● How to complete this task
Whenever a line of the data below holds the string "none", copy that line.

● Data section
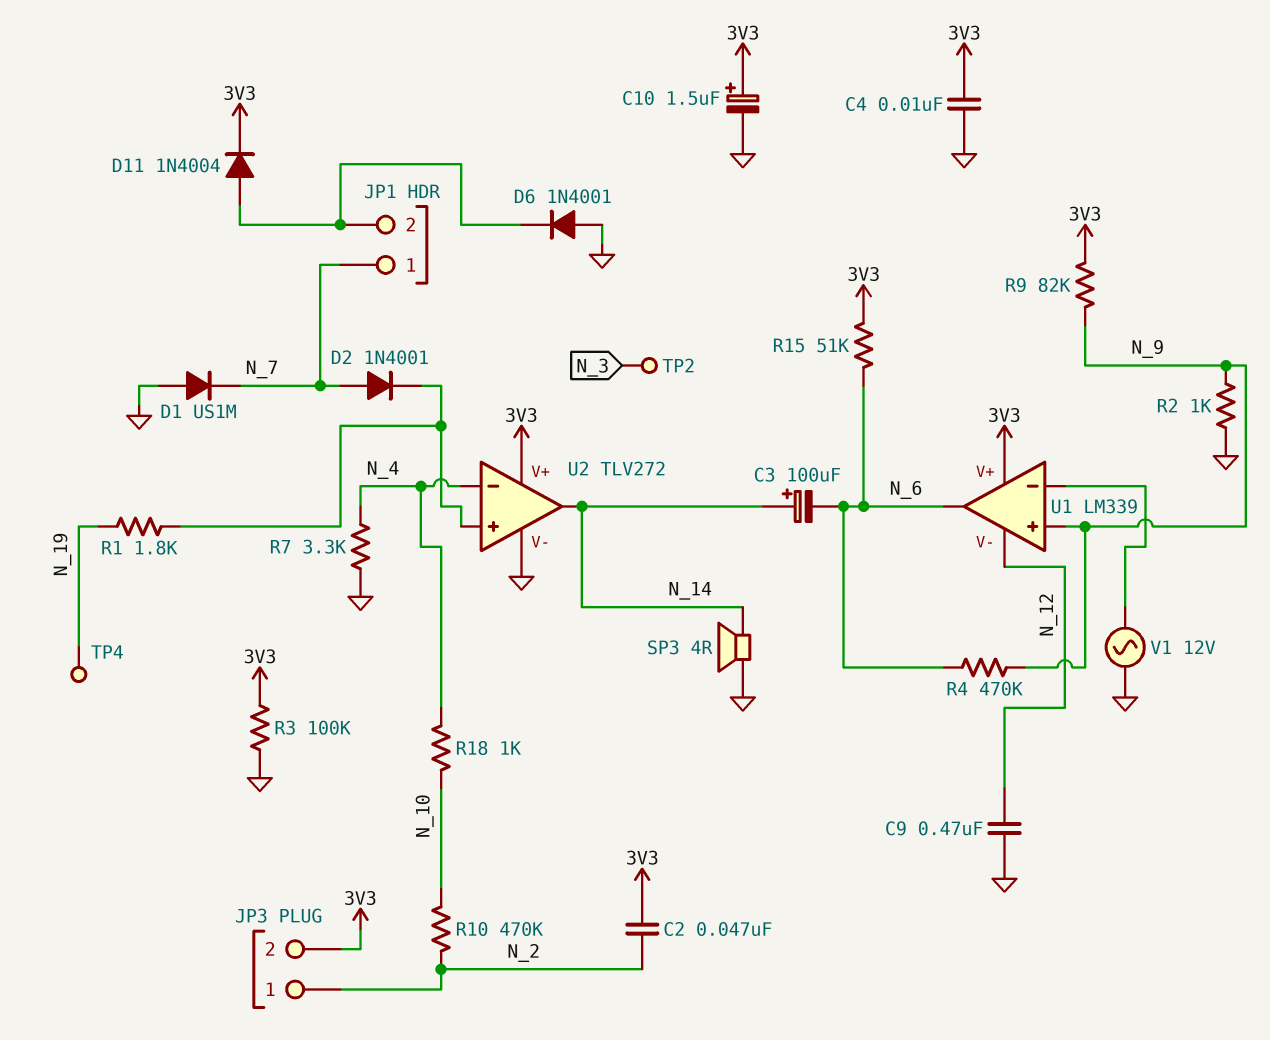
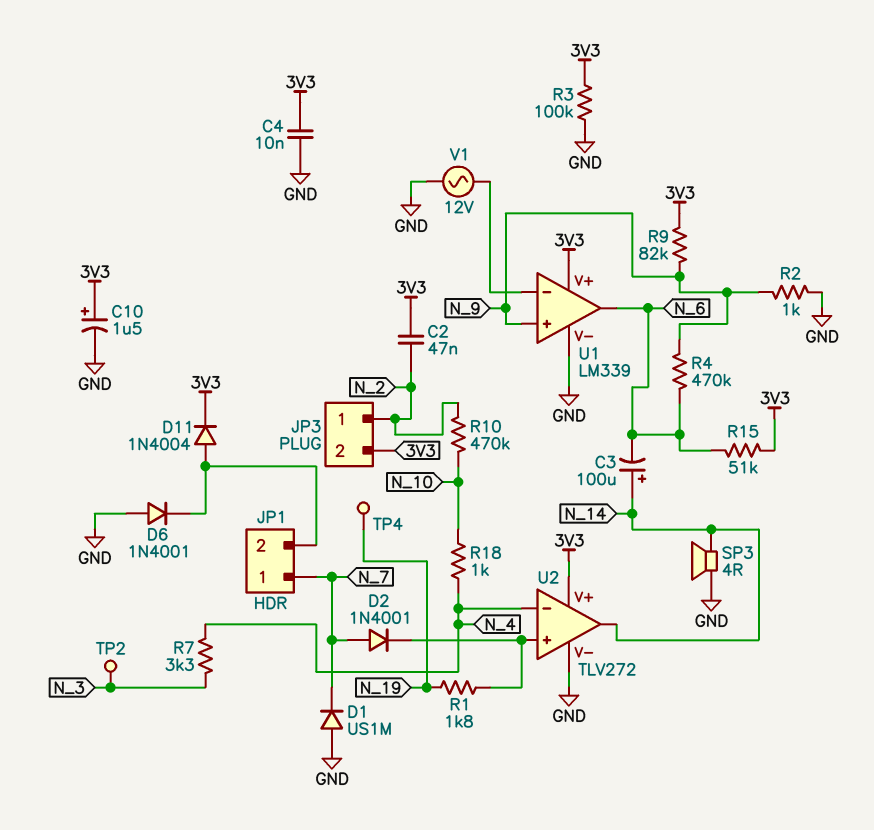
C9: 470nF (GND, N_12) -> none
R7: 3.3k (GND, N_4) -> 3.3k (N_3, N_4)
U1 pin V-: N_12 -> GND

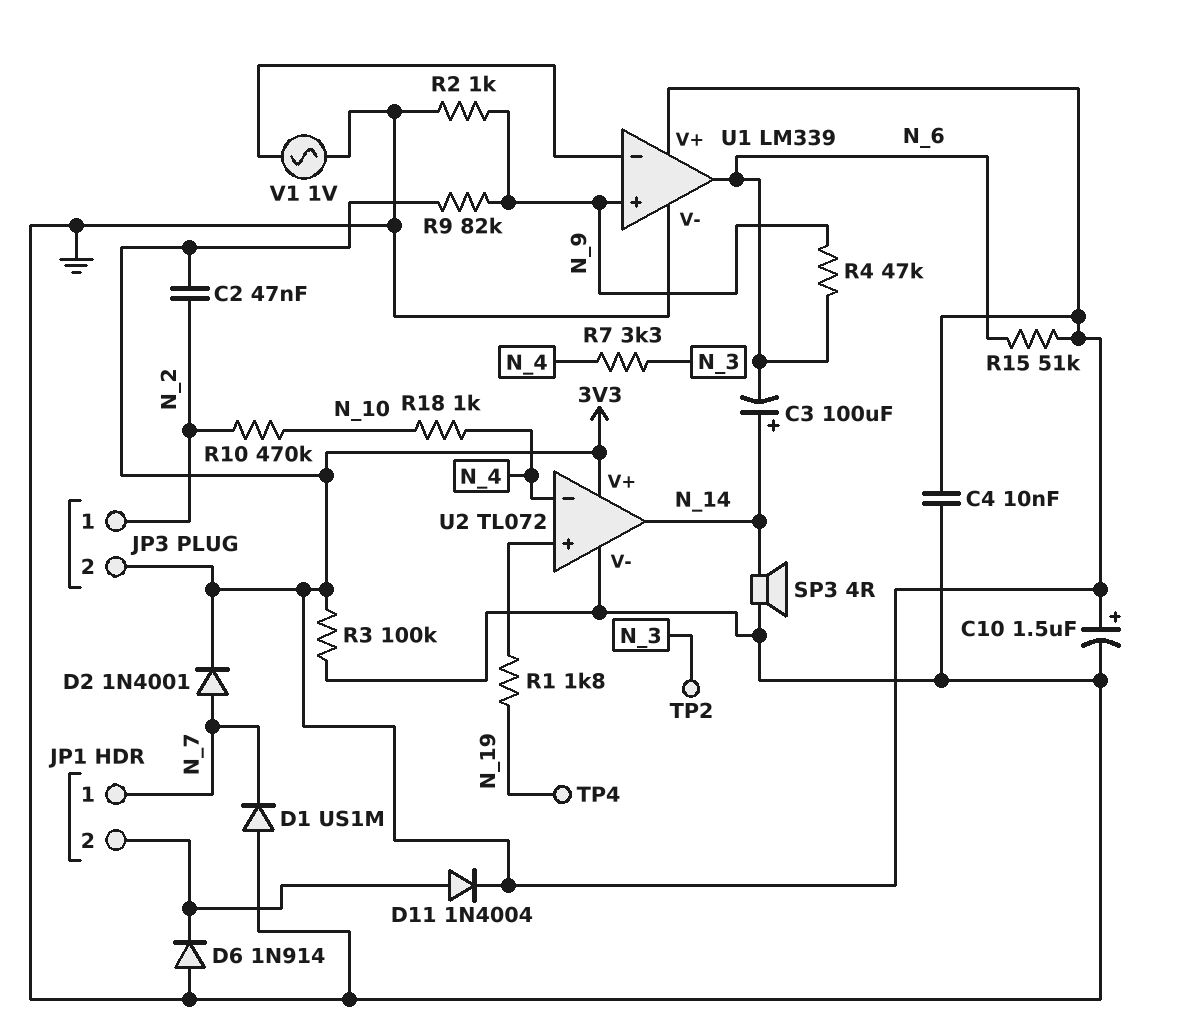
D2: diode 1N4001 (A N_7, K U2/in+) -> diode 1N4001 (A N_7, K 3V3)
D6: diode 1N4001 (A GND, K JP1/2) -> diode 1N914 (A GND, K JP1/2)
R4: 470k (N_6, N_9) -> 47k (N_6, N_9)
U2: TLV272 -> TL072
V1: AC 12V (GND, U1/in-) -> AC 1V (GND, U1/in-)

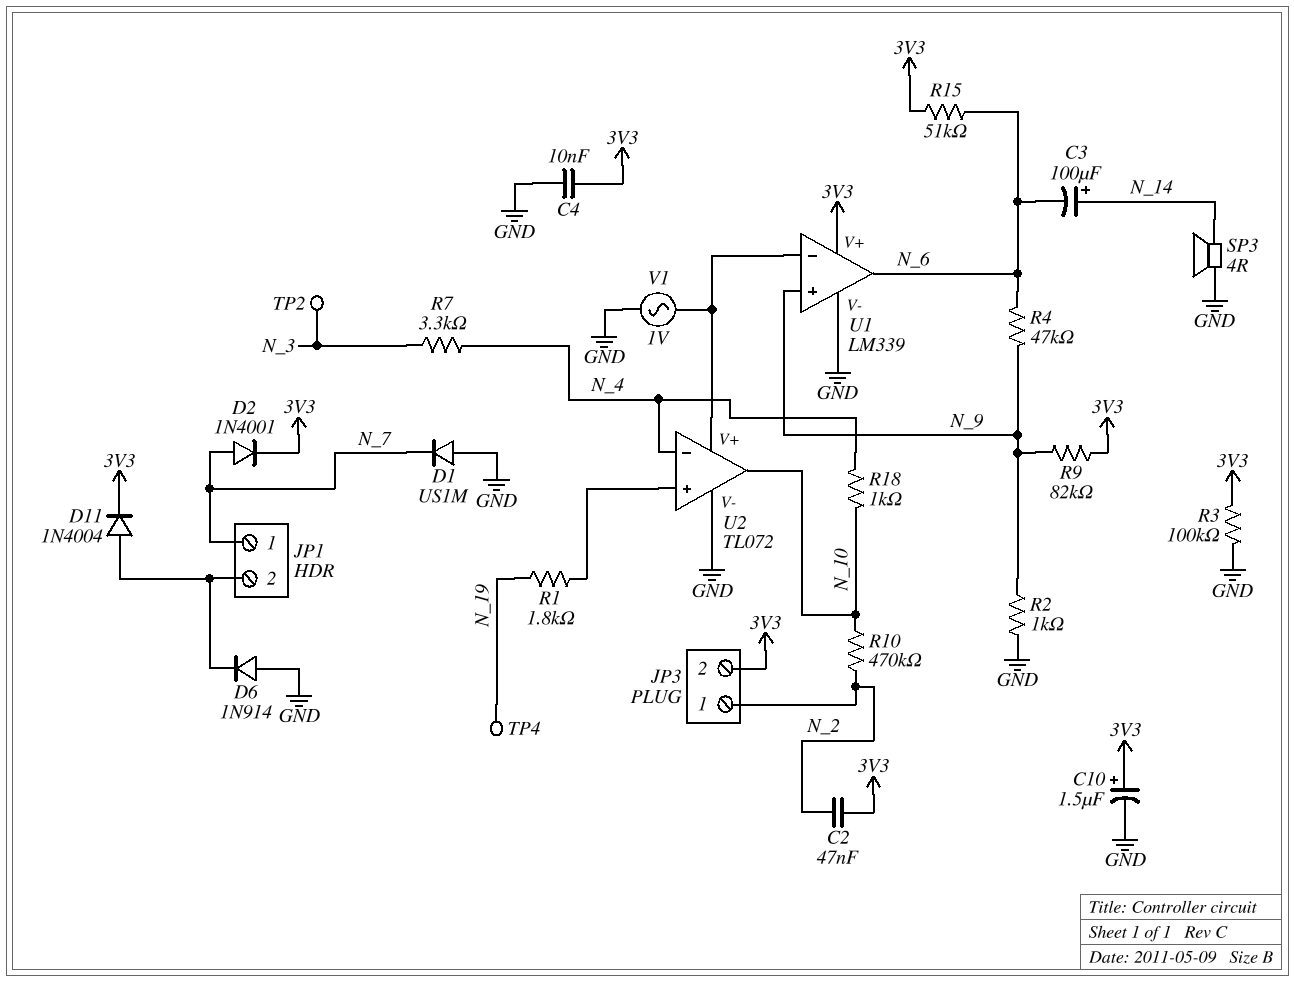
U2 pin V+: 3V3 -> U1/in-
U2 pin out: N_14 -> N_10

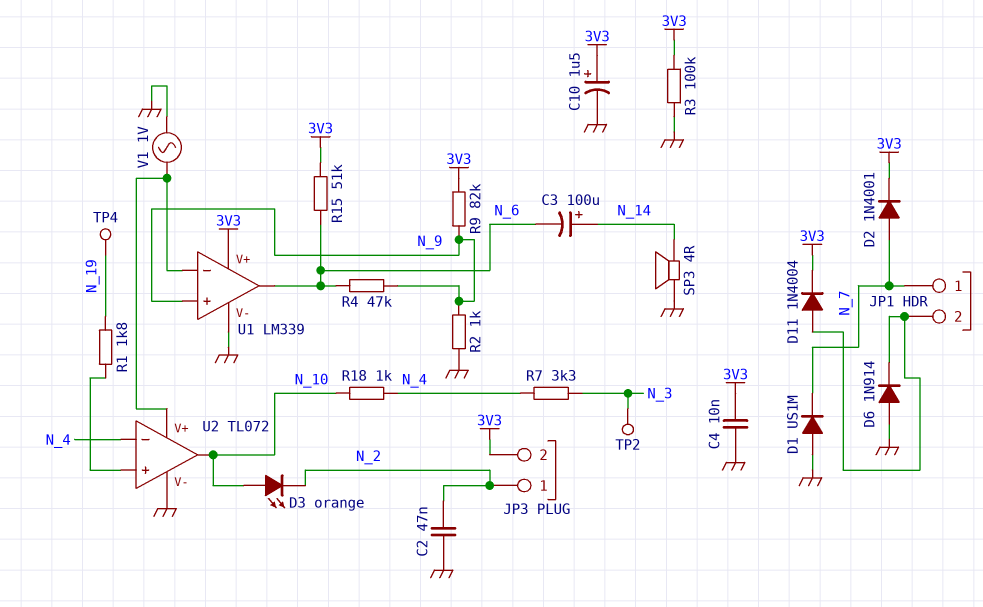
C2: 47nF (3V3, N_2) -> 47nF (GND, N_2)
D3: none -> LED orange (A N_10, K N_2)
R10: 470k (N_2, N_10) -> none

● Answer to this task
C9: 470nF (GND, N_12) -> none
D3: none -> LED orange (A N_10, K N_2)
R10: 470k (N_2, N_10) -> none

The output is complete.